──────── Data provided

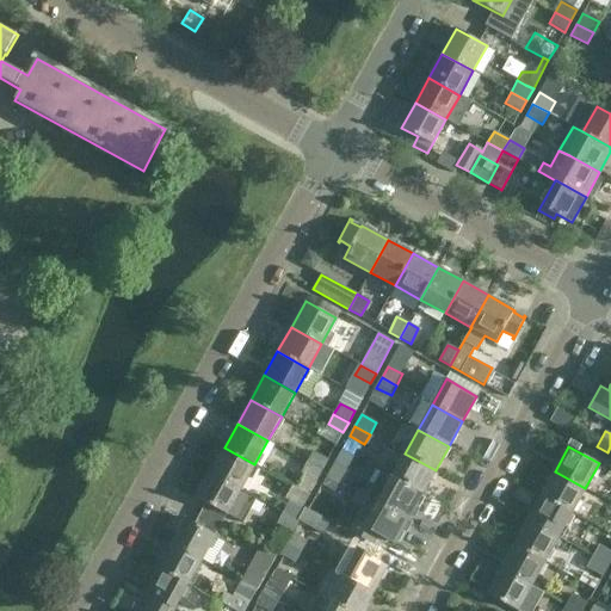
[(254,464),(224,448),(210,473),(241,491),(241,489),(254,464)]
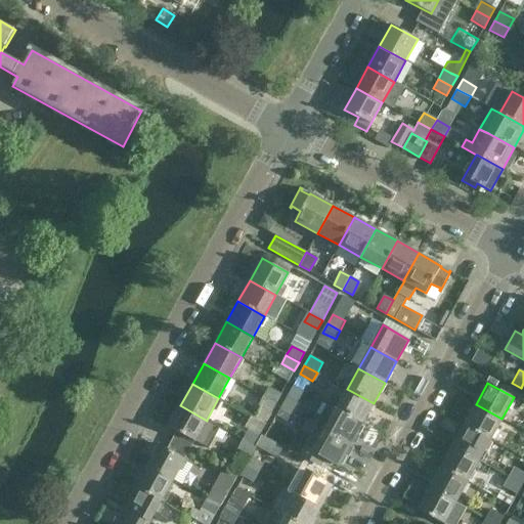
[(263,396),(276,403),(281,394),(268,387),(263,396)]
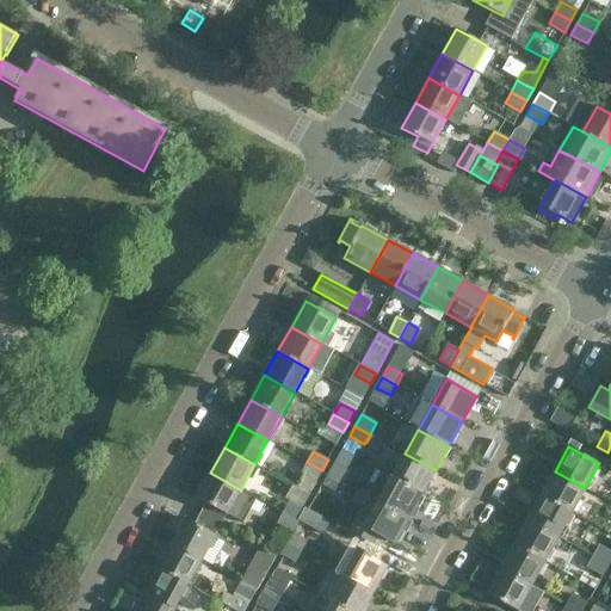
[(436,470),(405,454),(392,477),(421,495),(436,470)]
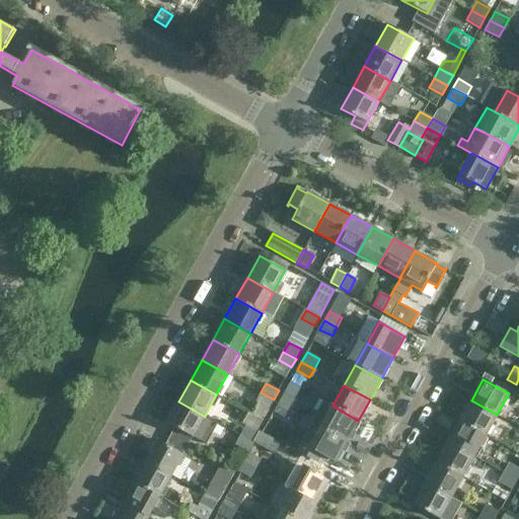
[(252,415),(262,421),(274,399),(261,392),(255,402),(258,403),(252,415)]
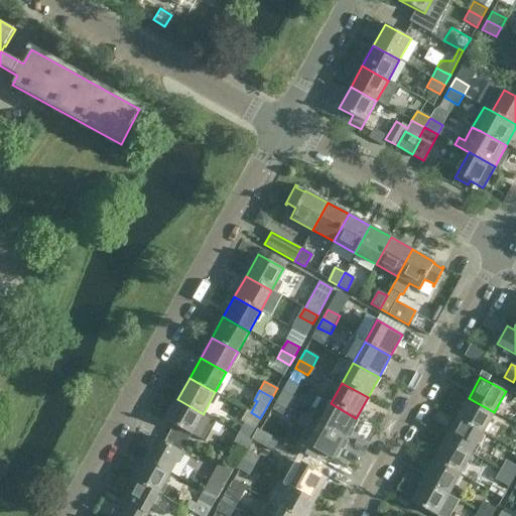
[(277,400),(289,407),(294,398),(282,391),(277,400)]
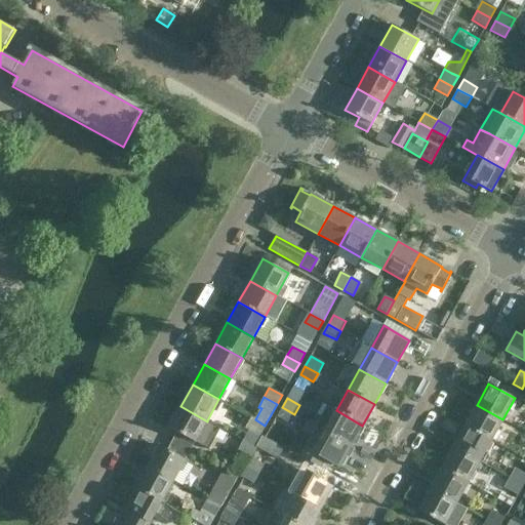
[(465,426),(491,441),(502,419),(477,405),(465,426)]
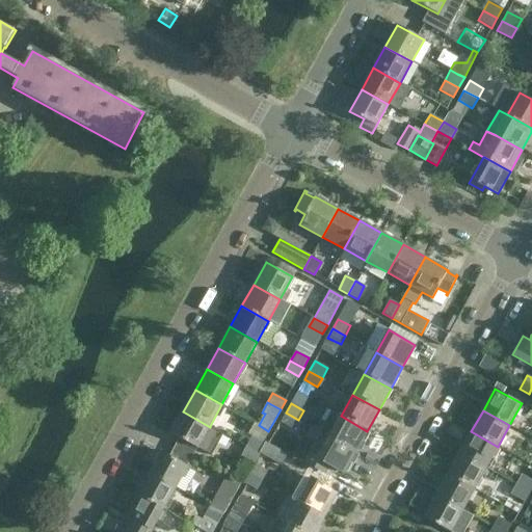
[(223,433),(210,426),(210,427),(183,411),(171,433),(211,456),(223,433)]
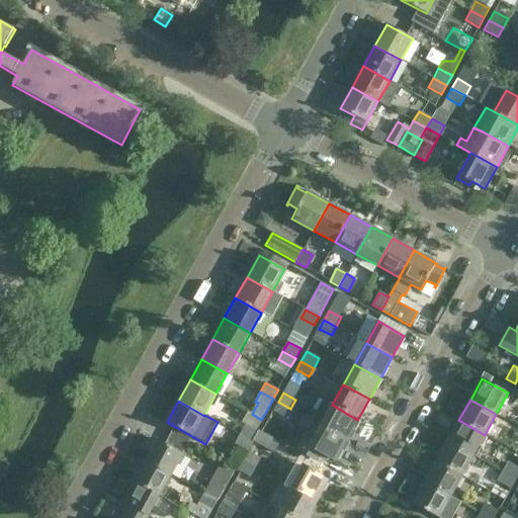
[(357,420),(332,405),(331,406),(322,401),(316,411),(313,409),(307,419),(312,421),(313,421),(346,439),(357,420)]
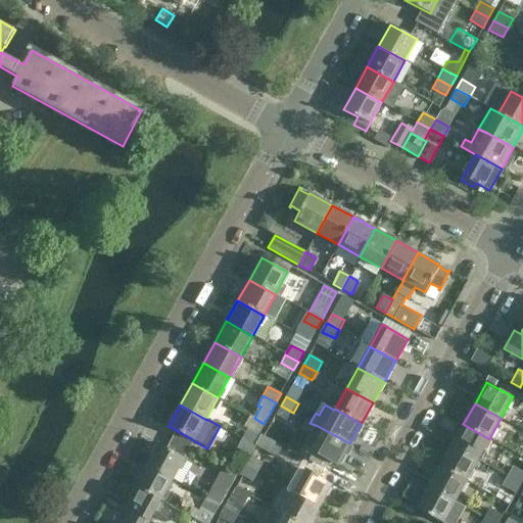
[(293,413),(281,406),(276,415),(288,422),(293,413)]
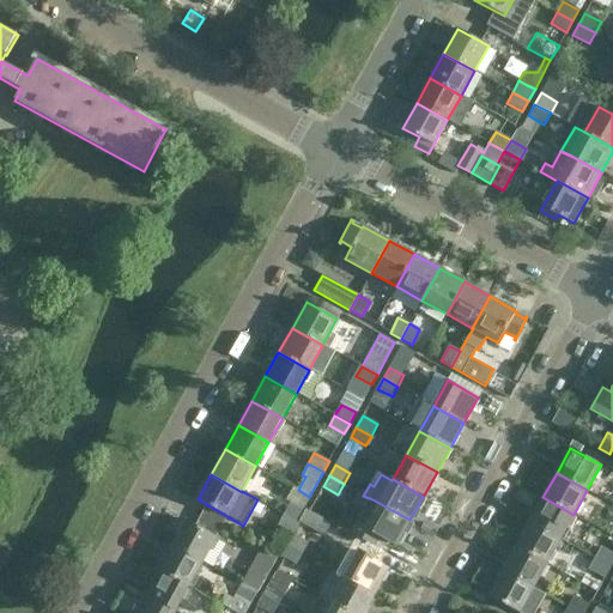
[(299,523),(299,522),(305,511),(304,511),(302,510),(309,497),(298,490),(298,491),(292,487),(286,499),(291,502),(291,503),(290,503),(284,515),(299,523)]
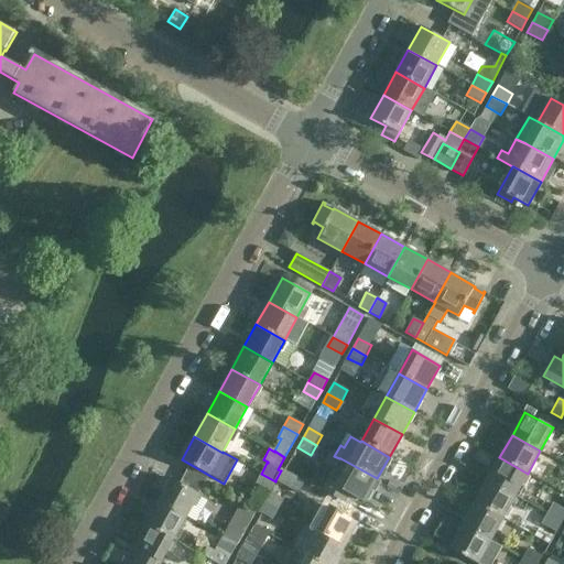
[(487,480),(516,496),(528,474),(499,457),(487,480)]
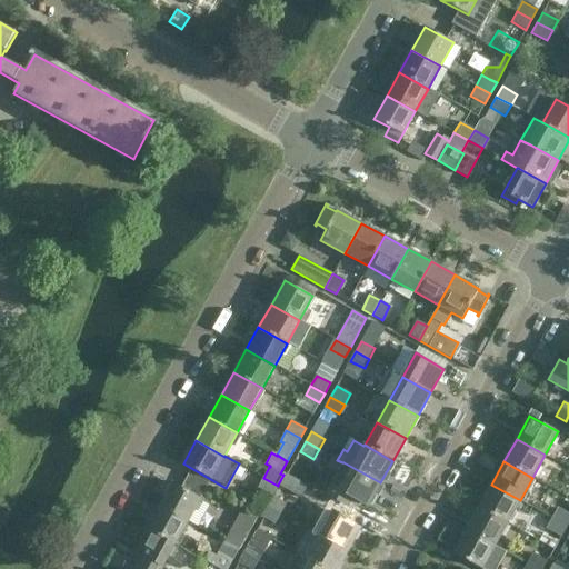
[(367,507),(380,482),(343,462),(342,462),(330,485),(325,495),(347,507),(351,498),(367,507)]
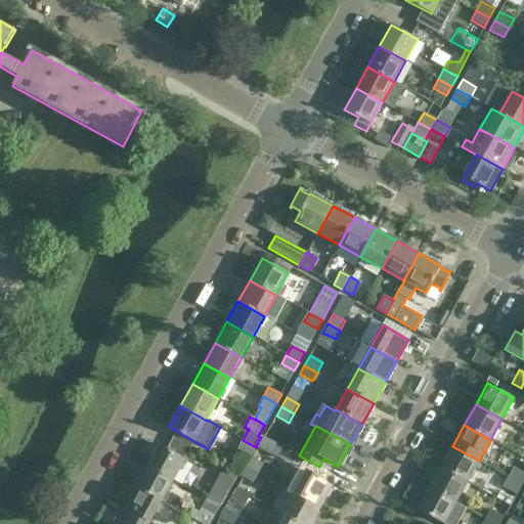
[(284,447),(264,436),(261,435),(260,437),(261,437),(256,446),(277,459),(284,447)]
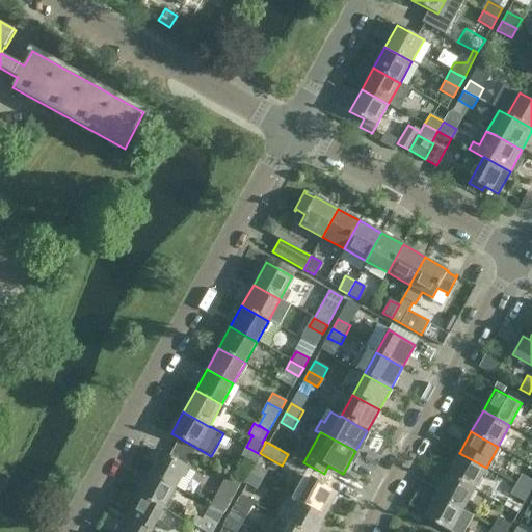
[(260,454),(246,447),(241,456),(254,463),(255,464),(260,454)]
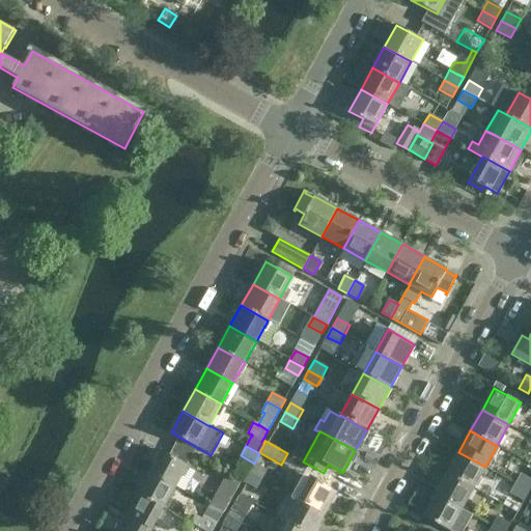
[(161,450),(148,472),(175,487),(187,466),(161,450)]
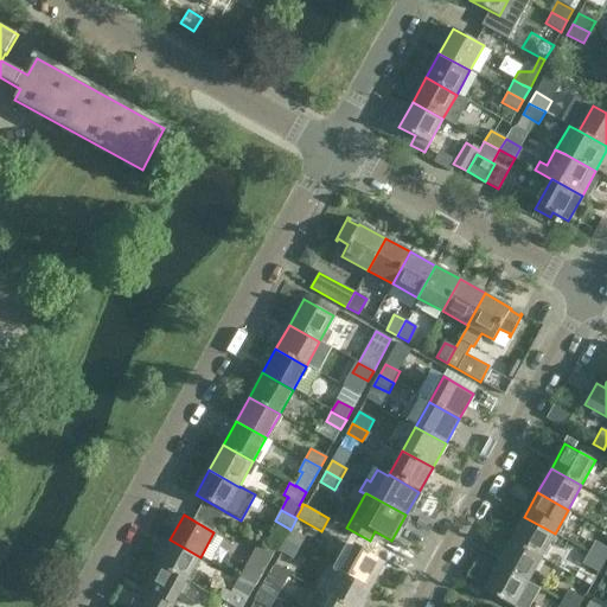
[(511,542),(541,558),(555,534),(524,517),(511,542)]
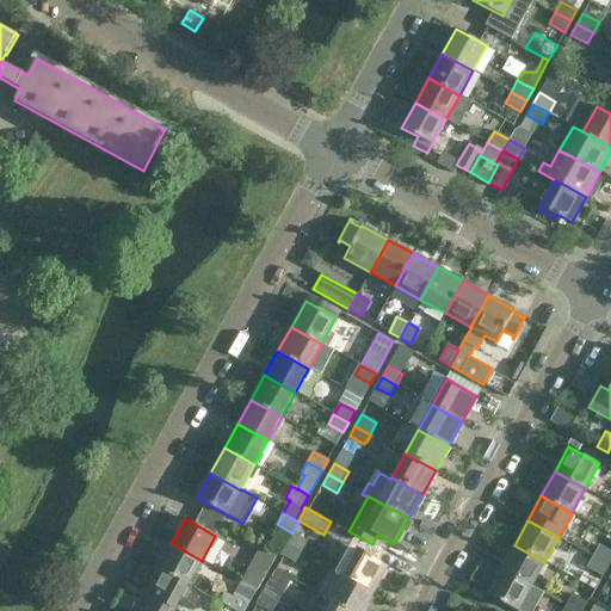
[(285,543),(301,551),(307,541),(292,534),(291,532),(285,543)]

────────────────

Give each record above back word for word, but carry over none of the pictures.

Problem solution:
[(254,464),(224,448),(210,473),(241,491),(241,489),(254,464)]
[(263,396),(276,403),(281,394),(268,387),(263,396)]
[(436,470),(405,454),(392,477),(421,495),(436,470)]
[(252,415),(262,421),(274,399),(261,392),(255,402),(258,403),(252,415)]
[(277,400),(289,407),(294,398),(282,391),(277,400)]
[(465,426),(491,441),(502,419),(477,405),(465,426)]
[(223,433),(210,426),(210,427),(183,411),(171,433),(211,456),(223,433)]
[(357,420),(332,405),(331,406),(322,401),(316,411),(313,409),(307,419),(312,421),(313,421),(346,439),(357,420)]
[(293,413),(281,406),(276,415),(288,422),(293,413)]
[(299,523),(299,522),(305,511),(304,511),(302,510),(309,497),(298,490),(298,491),(292,487),(286,499),(291,502),(291,503),(290,503),(284,515),(299,523)]
[(487,480),(516,496),(528,474),(499,457),(487,480)]
[(367,507),(380,482),(343,462),(342,462),(330,485),(325,495),(347,507),(351,498),(367,507)]
[(284,447),(264,436),(261,435),(260,437),(261,437),(256,446),(277,459),(284,447)]
[(260,454),(246,447),(241,456),(254,463),(255,464),(260,454)]
[(161,450),(148,472),(175,487),(187,466),(161,450)]
[(511,542),(541,558),(555,534),(524,517),(511,542)]
[(285,543),(301,551),(307,541),(292,534),(291,532),(285,543)]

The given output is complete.